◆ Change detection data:
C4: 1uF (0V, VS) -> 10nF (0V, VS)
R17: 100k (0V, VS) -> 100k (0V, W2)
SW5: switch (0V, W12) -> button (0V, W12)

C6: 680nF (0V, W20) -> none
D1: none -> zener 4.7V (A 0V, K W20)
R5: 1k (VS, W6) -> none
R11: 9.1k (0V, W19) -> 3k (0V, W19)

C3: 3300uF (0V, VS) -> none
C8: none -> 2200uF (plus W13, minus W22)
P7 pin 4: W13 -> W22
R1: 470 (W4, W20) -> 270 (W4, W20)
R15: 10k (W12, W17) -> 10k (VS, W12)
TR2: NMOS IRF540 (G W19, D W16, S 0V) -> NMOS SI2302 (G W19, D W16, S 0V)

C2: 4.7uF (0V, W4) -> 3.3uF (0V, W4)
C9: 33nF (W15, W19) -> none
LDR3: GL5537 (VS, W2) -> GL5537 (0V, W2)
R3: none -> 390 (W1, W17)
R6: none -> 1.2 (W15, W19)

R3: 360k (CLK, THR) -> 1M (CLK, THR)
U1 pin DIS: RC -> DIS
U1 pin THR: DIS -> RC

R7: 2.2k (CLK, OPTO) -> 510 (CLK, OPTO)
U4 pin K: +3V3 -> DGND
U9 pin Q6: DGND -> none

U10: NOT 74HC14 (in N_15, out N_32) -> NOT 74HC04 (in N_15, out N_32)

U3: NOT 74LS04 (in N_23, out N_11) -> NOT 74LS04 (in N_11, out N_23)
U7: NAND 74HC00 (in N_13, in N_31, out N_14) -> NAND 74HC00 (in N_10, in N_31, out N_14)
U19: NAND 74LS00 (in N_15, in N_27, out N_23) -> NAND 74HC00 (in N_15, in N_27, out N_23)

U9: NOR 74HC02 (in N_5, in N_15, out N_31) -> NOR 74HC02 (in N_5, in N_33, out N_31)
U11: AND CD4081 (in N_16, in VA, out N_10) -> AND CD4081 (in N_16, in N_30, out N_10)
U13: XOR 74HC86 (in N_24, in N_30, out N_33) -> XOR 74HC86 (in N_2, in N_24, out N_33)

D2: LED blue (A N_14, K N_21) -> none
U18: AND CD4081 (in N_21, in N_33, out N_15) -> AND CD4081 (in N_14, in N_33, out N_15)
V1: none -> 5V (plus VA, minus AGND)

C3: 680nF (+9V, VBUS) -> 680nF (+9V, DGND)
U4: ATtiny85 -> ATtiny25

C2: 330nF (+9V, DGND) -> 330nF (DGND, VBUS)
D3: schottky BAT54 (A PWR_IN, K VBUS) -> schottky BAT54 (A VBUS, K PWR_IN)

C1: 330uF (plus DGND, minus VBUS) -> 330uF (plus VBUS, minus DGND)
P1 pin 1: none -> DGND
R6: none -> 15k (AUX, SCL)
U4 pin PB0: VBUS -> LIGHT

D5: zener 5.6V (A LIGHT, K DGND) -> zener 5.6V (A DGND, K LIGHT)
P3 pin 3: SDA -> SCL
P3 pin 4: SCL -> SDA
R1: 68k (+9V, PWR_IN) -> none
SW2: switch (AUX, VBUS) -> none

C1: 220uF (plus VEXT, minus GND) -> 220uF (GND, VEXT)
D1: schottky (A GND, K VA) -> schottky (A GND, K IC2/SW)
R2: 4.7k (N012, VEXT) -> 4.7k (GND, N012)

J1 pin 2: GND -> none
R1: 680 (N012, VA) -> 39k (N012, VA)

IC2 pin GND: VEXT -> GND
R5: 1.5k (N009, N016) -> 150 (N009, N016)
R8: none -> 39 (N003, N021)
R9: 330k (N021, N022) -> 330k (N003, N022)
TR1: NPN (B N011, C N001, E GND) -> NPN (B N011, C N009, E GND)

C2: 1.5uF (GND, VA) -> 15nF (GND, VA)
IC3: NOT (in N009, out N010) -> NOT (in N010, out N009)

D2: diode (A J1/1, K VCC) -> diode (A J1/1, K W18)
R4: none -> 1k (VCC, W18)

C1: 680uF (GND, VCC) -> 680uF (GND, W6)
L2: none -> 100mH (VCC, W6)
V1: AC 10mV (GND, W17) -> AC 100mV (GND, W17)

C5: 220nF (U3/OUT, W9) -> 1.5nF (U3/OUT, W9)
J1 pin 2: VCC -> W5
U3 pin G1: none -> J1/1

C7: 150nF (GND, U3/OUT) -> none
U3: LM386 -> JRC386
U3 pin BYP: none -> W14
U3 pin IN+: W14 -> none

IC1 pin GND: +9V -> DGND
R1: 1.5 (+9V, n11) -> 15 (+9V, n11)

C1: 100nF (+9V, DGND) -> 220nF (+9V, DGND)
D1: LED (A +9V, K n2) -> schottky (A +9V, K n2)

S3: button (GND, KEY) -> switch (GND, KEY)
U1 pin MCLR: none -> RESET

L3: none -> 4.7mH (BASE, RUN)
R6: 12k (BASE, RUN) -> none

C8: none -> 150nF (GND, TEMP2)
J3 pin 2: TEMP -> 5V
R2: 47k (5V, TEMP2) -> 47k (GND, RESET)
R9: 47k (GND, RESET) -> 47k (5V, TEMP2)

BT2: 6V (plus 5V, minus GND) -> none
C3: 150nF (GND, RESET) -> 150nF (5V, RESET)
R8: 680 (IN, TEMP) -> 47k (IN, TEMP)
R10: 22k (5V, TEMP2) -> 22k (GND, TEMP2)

◆ Instructions to follow:
Nothing but the lines from the start of the data above through the line with "R7: 2.2k (CLK, OPTO) -> 510 (CLK, OPTO)" should appear in your answer, copied exactly.

◆ Response:
C4: 1uF (0V, VS) -> 10nF (0V, VS)
R17: 100k (0V, VS) -> 100k (0V, W2)
SW5: switch (0V, W12) -> button (0V, W12)

C6: 680nF (0V, W20) -> none
D1: none -> zener 4.7V (A 0V, K W20)
R5: 1k (VS, W6) -> none
R11: 9.1k (0V, W19) -> 3k (0V, W19)

C3: 3300uF (0V, VS) -> none
C8: none -> 2200uF (plus W13, minus W22)
P7 pin 4: W13 -> W22
R1: 470 (W4, W20) -> 270 (W4, W20)
R15: 10k (W12, W17) -> 10k (VS, W12)
TR2: NMOS IRF540 (G W19, D W16, S 0V) -> NMOS SI2302 (G W19, D W16, S 0V)

C2: 4.7uF (0V, W4) -> 3.3uF (0V, W4)
C9: 33nF (W15, W19) -> none
LDR3: GL5537 (VS, W2) -> GL5537 (0V, W2)
R3: none -> 390 (W1, W17)
R6: none -> 1.2 (W15, W19)

R3: 360k (CLK, THR) -> 1M (CLK, THR)
U1 pin DIS: RC -> DIS
U1 pin THR: DIS -> RC

R7: 2.2k (CLK, OPTO) -> 510 (CLK, OPTO)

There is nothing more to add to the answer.